The answer is all of the entries below, repeated exactly and free of pictures.

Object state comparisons
● ● ●

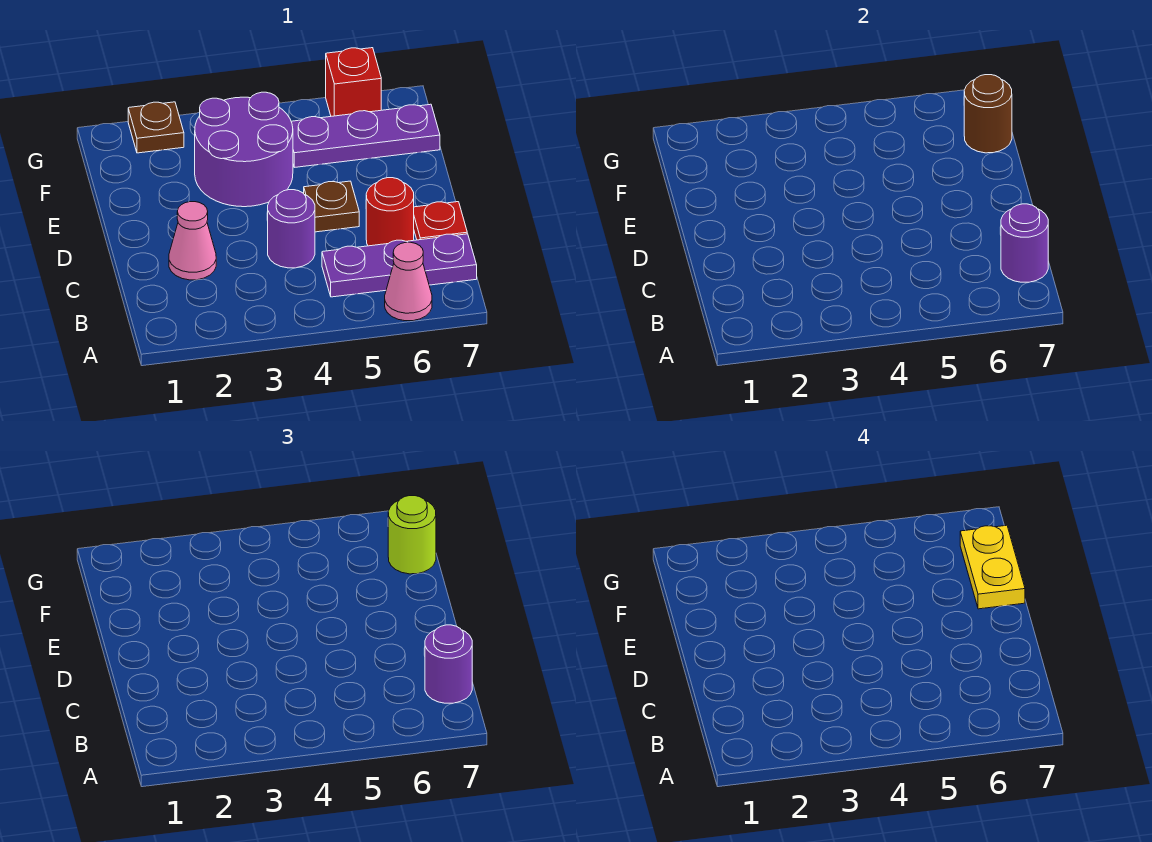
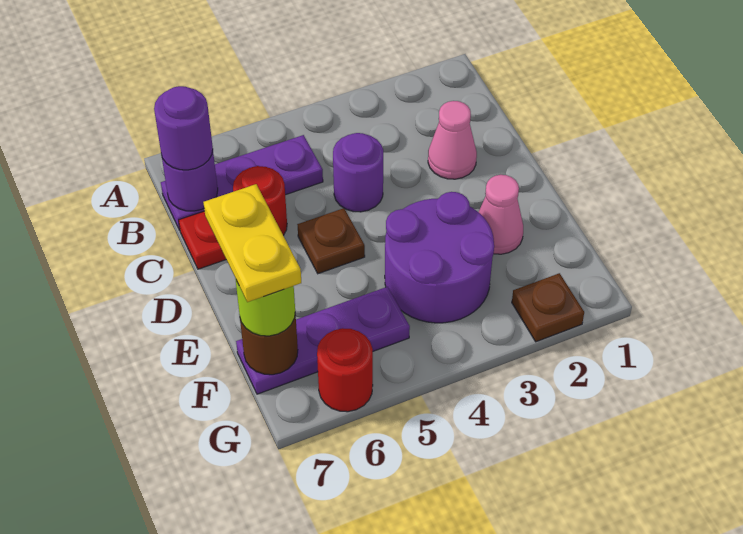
pink cone A6 level 1 -> pink cone E2 level 1
red brick G6 level 1 -> red round brick G6 level 1

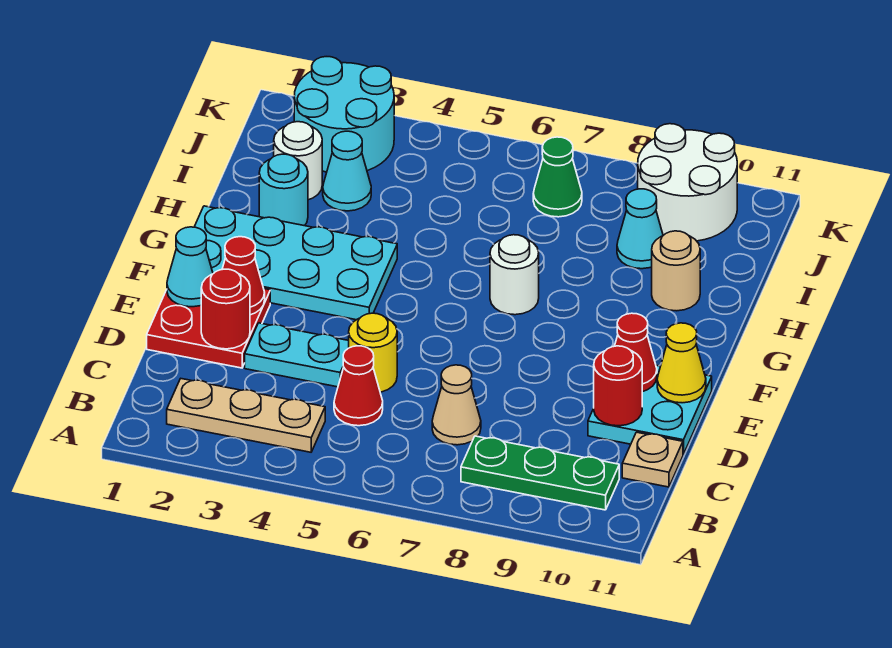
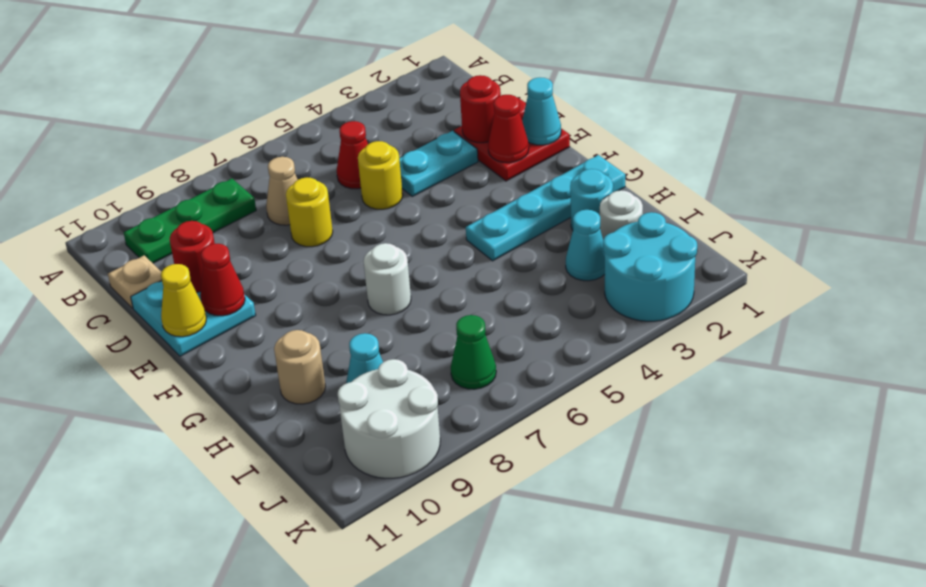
tan plate B2:B4 level 1 -> none
none -> yellow round brick D7 level 1
cyan plate F1:G4 level 1 -> cyan plate G1:G4 level 1

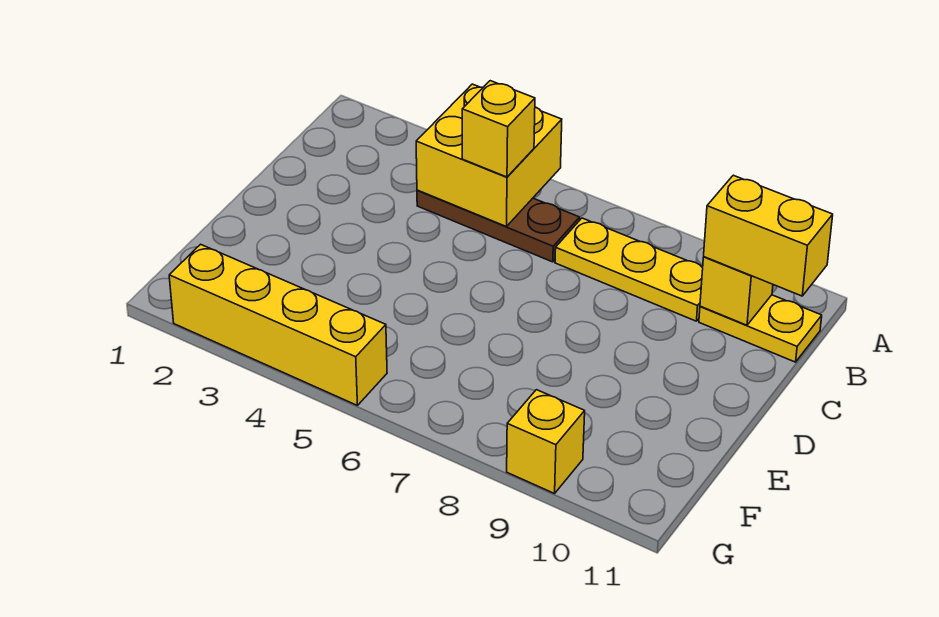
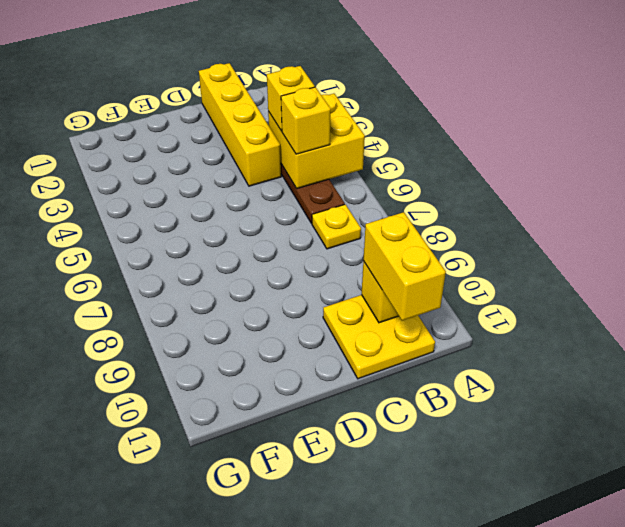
yellow plate B7:B9 level 1 -> yellow plate B7 level 1
yellow plate B10:B11 level 1 -> yellow plate B10:C11 level 1
yellow brick G2:G5 level 1 -> yellow brick C1:C4 level 1
yellow brick G9 level 1 -> yellow brick B4 level 3

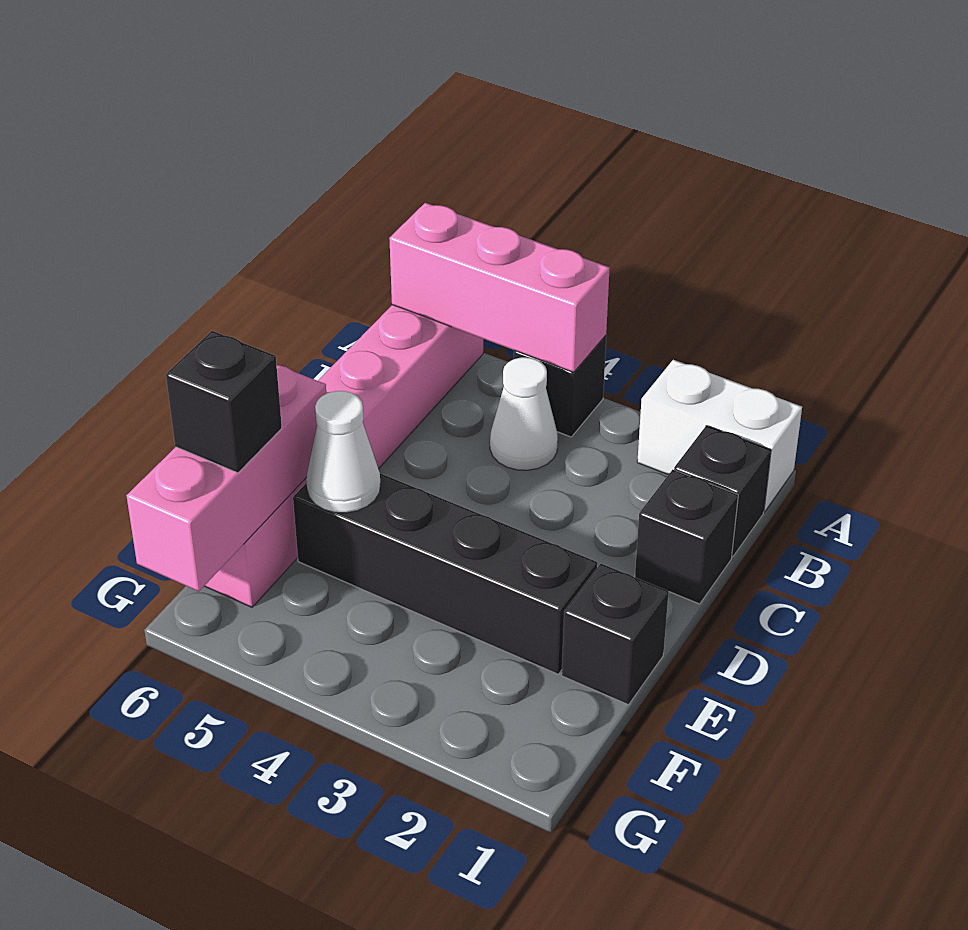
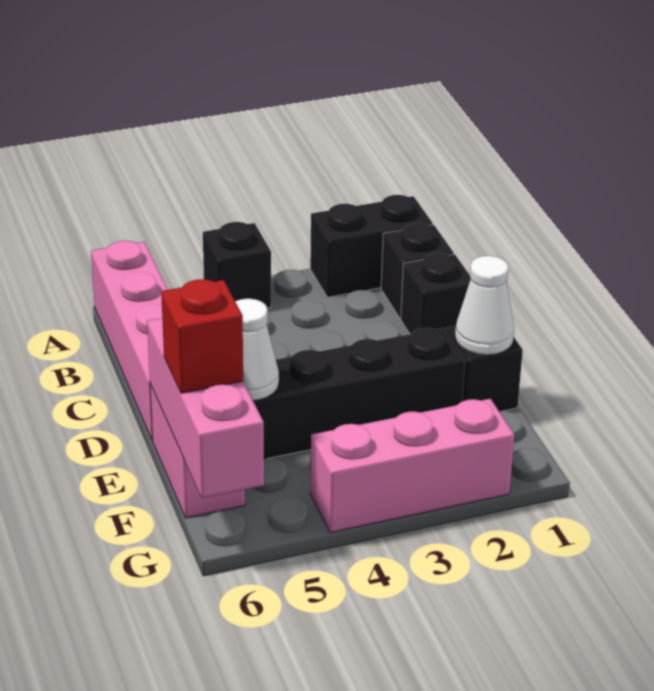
white brick A1:A2 level 1 -> black brick A1:A2 level 1
pink brick A4:A6 level 2 -> pink brick G2:G4 level 1
white cone B4 level 1 -> white cone E1 level 2
black brick F6 level 3 -> red brick F6 level 3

● ● ●

- EXERCISE RESPONSE:
pink cone A6 level 1 -> pink cone E2 level 1
red brick G6 level 1 -> red round brick G6 level 1

tan plate B2:B4 level 1 -> none
none -> yellow round brick D7 level 1
cyan plate F1:G4 level 1 -> cyan plate G1:G4 level 1

yellow plate B7:B9 level 1 -> yellow plate B7 level 1
yellow plate B10:B11 level 1 -> yellow plate B10:C11 level 1
yellow brick G2:G5 level 1 -> yellow brick C1:C4 level 1
yellow brick G9 level 1 -> yellow brick B4 level 3

white brick A1:A2 level 1 -> black brick A1:A2 level 1
pink brick A4:A6 level 2 -> pink brick G2:G4 level 1
white cone B4 level 1 -> white cone E1 level 2
black brick F6 level 3 -> red brick F6 level 3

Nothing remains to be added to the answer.